Excerpts from a dataset
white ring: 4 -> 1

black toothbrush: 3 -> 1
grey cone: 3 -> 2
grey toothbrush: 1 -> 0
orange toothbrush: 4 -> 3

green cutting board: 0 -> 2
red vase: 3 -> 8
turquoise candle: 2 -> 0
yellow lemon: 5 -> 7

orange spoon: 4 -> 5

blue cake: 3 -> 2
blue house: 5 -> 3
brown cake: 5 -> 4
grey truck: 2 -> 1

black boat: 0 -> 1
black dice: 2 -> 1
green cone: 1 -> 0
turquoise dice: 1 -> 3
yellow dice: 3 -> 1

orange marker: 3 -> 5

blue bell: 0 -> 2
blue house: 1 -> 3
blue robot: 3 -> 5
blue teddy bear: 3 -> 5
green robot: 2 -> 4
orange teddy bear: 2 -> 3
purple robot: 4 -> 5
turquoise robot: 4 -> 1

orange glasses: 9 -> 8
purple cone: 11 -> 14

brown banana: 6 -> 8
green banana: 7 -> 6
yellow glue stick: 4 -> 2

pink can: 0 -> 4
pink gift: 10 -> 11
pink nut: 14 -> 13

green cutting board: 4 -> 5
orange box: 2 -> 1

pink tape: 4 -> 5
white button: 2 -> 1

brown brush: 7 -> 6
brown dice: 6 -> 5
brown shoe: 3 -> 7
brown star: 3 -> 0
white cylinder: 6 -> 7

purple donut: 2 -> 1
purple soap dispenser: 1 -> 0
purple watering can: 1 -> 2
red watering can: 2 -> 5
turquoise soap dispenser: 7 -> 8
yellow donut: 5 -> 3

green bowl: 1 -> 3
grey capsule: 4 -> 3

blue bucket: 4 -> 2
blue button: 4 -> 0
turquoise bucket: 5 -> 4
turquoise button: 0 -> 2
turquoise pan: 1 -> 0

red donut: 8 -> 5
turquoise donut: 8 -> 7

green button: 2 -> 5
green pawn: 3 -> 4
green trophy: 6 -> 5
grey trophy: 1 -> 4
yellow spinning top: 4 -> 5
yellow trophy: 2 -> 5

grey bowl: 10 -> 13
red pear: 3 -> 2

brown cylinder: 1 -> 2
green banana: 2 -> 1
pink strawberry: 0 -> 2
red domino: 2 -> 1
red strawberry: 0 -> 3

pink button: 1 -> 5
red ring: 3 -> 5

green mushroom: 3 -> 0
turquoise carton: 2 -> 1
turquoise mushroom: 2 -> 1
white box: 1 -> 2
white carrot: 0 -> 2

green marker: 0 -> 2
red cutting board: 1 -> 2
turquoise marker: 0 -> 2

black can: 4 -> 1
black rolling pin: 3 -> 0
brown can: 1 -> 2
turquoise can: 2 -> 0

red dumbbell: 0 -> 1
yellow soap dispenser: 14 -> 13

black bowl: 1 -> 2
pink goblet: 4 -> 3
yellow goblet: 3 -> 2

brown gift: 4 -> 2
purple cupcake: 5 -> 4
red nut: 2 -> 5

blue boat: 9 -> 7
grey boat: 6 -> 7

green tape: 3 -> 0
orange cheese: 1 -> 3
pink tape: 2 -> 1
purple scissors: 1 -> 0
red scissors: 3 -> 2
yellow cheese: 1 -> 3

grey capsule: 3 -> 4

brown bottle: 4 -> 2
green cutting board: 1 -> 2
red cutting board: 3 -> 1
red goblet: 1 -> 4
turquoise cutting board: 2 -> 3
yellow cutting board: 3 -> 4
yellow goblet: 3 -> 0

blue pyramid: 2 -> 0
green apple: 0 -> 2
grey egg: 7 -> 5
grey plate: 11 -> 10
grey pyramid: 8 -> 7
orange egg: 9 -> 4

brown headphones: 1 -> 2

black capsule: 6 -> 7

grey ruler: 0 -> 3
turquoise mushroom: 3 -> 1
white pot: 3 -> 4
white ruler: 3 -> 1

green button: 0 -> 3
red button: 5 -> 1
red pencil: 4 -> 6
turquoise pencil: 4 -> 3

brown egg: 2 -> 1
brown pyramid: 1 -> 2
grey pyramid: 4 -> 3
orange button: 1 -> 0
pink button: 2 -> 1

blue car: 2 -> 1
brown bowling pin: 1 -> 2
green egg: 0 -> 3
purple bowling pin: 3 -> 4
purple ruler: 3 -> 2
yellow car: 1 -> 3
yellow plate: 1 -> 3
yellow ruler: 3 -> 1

▶ TASK REQUIREMENTS: Could you transcribe the entries above word for word, from the line with "turquoise bucket: 5 -> 4" down to the line with "brown headphones: 1 -> 2", keeping both?

▶ TASK RESPONSE:
turquoise bucket: 5 -> 4
turquoise button: 0 -> 2
turquoise pan: 1 -> 0

red donut: 8 -> 5
turquoise donut: 8 -> 7

green button: 2 -> 5
green pawn: 3 -> 4
green trophy: 6 -> 5
grey trophy: 1 -> 4
yellow spinning top: 4 -> 5
yellow trophy: 2 -> 5

grey bowl: 10 -> 13
red pear: 3 -> 2

brown cylinder: 1 -> 2
green banana: 2 -> 1
pink strawberry: 0 -> 2
red domino: 2 -> 1
red strawberry: 0 -> 3

pink button: 1 -> 5
red ring: 3 -> 5

green mushroom: 3 -> 0
turquoise carton: 2 -> 1
turquoise mushroom: 2 -> 1
white box: 1 -> 2
white carrot: 0 -> 2

green marker: 0 -> 2
red cutting board: 1 -> 2
turquoise marker: 0 -> 2

black can: 4 -> 1
black rolling pin: 3 -> 0
brown can: 1 -> 2
turquoise can: 2 -> 0

red dumbbell: 0 -> 1
yellow soap dispenser: 14 -> 13

black bowl: 1 -> 2
pink goblet: 4 -> 3
yellow goblet: 3 -> 2

brown gift: 4 -> 2
purple cupcake: 5 -> 4
red nut: 2 -> 5

blue boat: 9 -> 7
grey boat: 6 -> 7

green tape: 3 -> 0
orange cheese: 1 -> 3
pink tape: 2 -> 1
purple scissors: 1 -> 0
red scissors: 3 -> 2
yellow cheese: 1 -> 3

grey capsule: 3 -> 4

brown bottle: 4 -> 2
green cutting board: 1 -> 2
red cutting board: 3 -> 1
red goblet: 1 -> 4
turquoise cutting board: 2 -> 3
yellow cutting board: 3 -> 4
yellow goblet: 3 -> 0

blue pyramid: 2 -> 0
green apple: 0 -> 2
grey egg: 7 -> 5
grey plate: 11 -> 10
grey pyramid: 8 -> 7
orange egg: 9 -> 4

brown headphones: 1 -> 2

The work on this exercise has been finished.